» THE RECORDS:
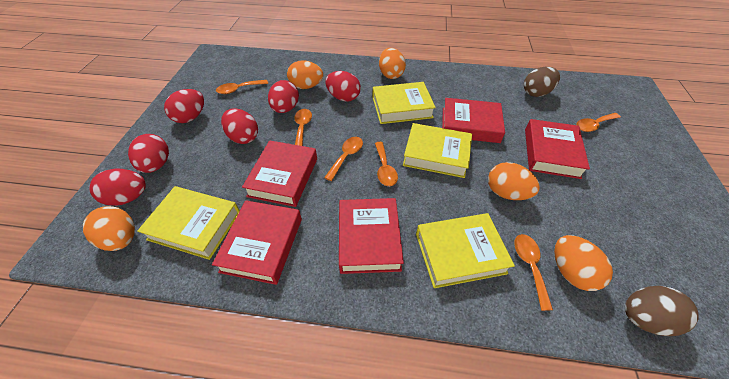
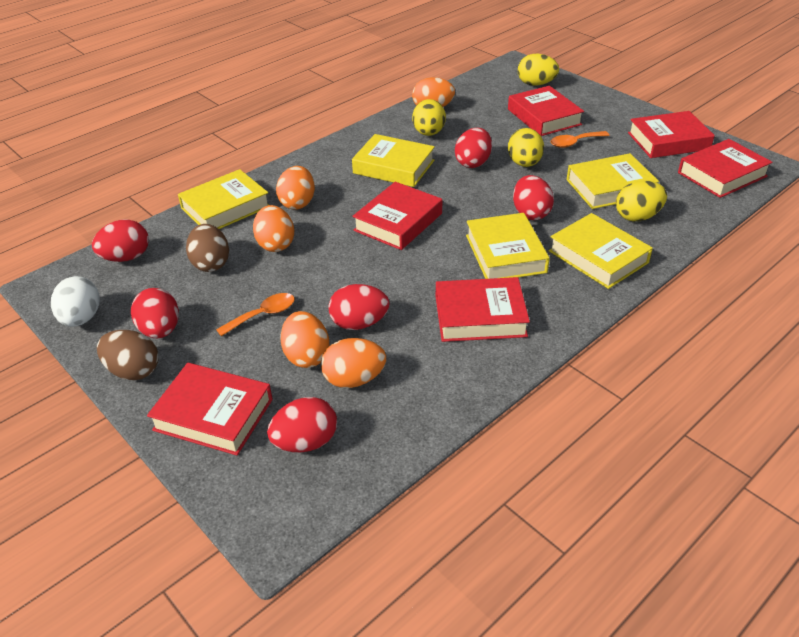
orange spoon: 6 -> 2
red book: 5 -> 6
white egg: 0 -> 1
yellow book: 4 -> 5
yellow egg: 0 -> 4

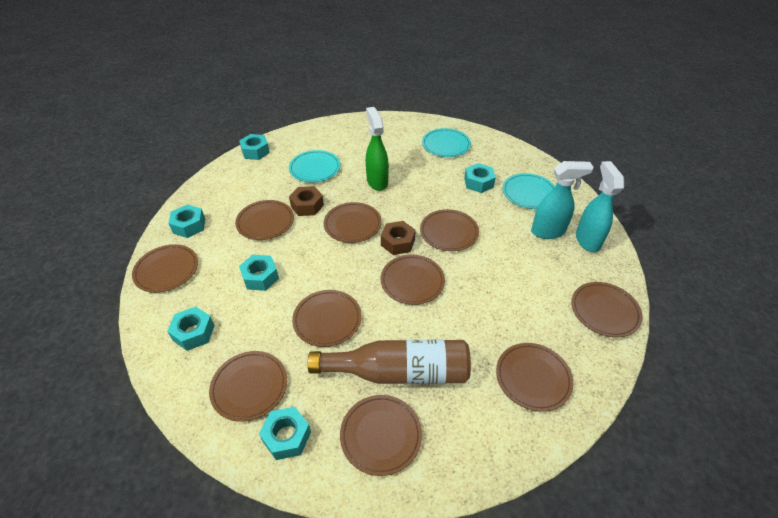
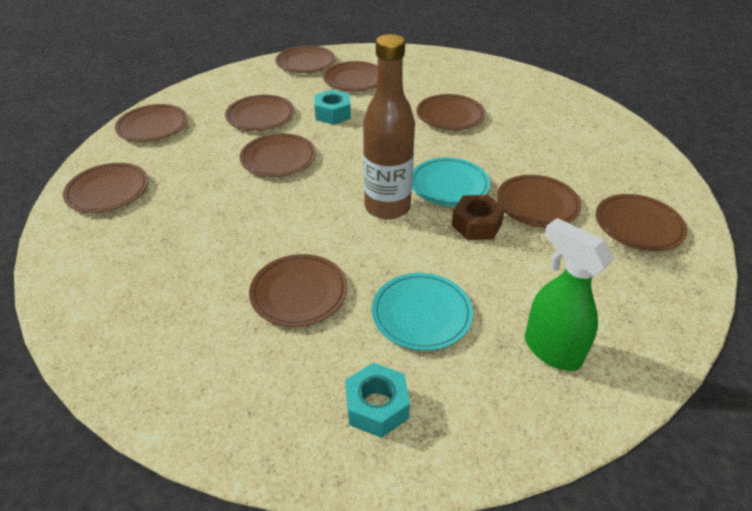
brown nut: 2 -> 1
turquoise nut: 6 -> 2
turquoise plate: 3 -> 2
turquoise spray bottle: 2 -> 0

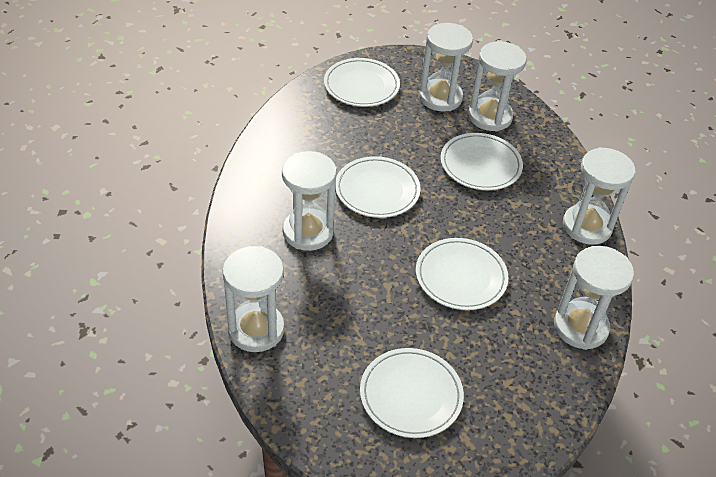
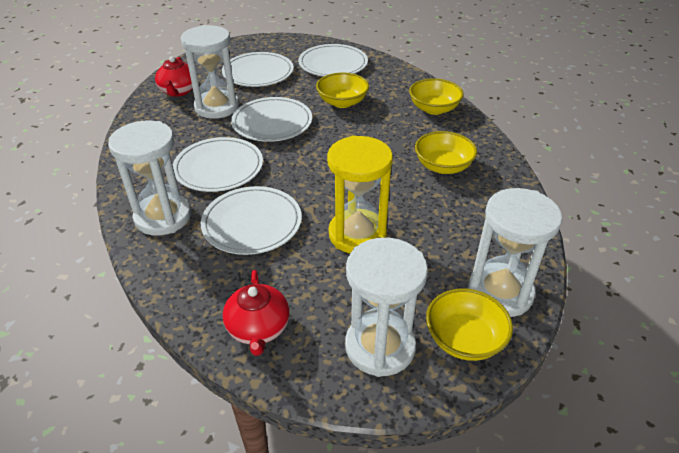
red teapot: 0 -> 2
white hourglass: 6 -> 4
yellow bowl: 0 -> 4
yellow hourglass: 0 -> 1

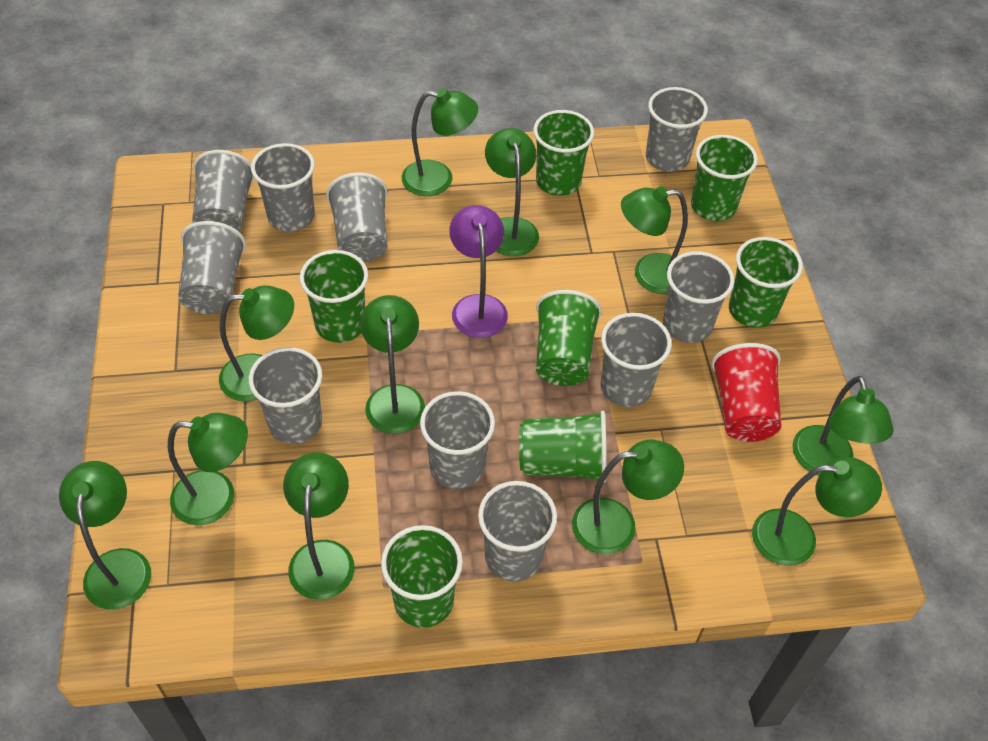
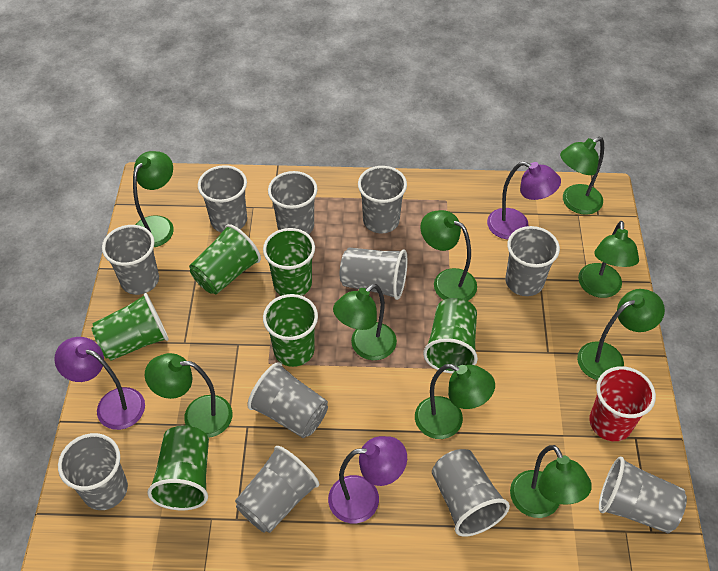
green cup: 7 -> 6
green lamp: 11 -> 9
grey cup: 10 -> 11
purple lamp: 1 -> 3

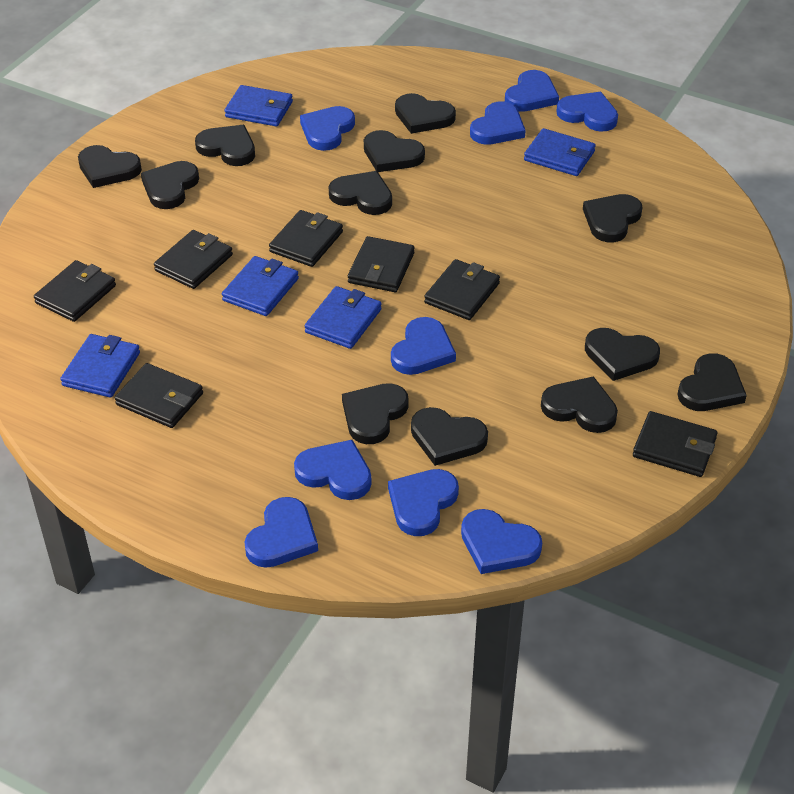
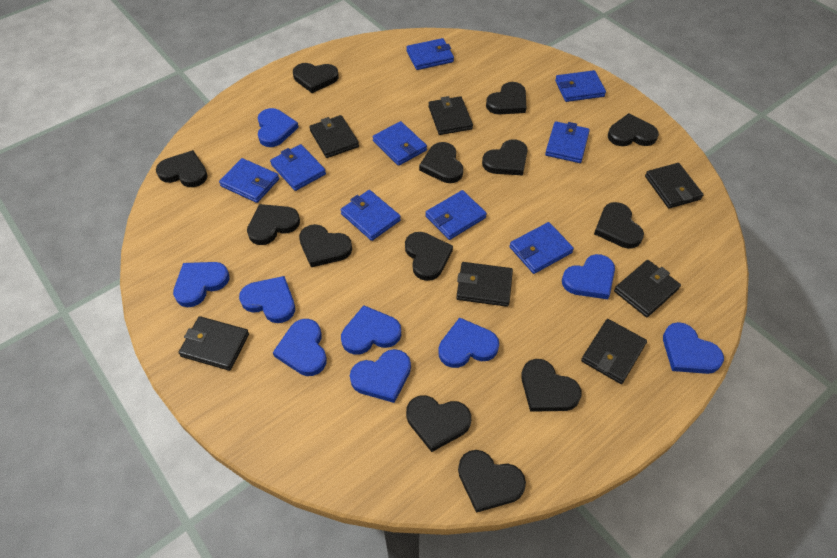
black heart: 12 -> 13
blue wallet: 5 -> 9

» TASK:
Every entry above should be restated word for word, with the images left out.

» SOLUTION FOR THIS EXERCISE:
orange spoon: 6 -> 2
red book: 5 -> 6
white egg: 0 -> 1
yellow book: 4 -> 5
yellow egg: 0 -> 4

brown nut: 2 -> 1
turquoise nut: 6 -> 2
turquoise plate: 3 -> 2
turquoise spray bottle: 2 -> 0

red teapot: 0 -> 2
white hourglass: 6 -> 4
yellow bowl: 0 -> 4
yellow hourglass: 0 -> 1

green cup: 7 -> 6
green lamp: 11 -> 9
grey cup: 10 -> 11
purple lamp: 1 -> 3

black heart: 12 -> 13
blue wallet: 5 -> 9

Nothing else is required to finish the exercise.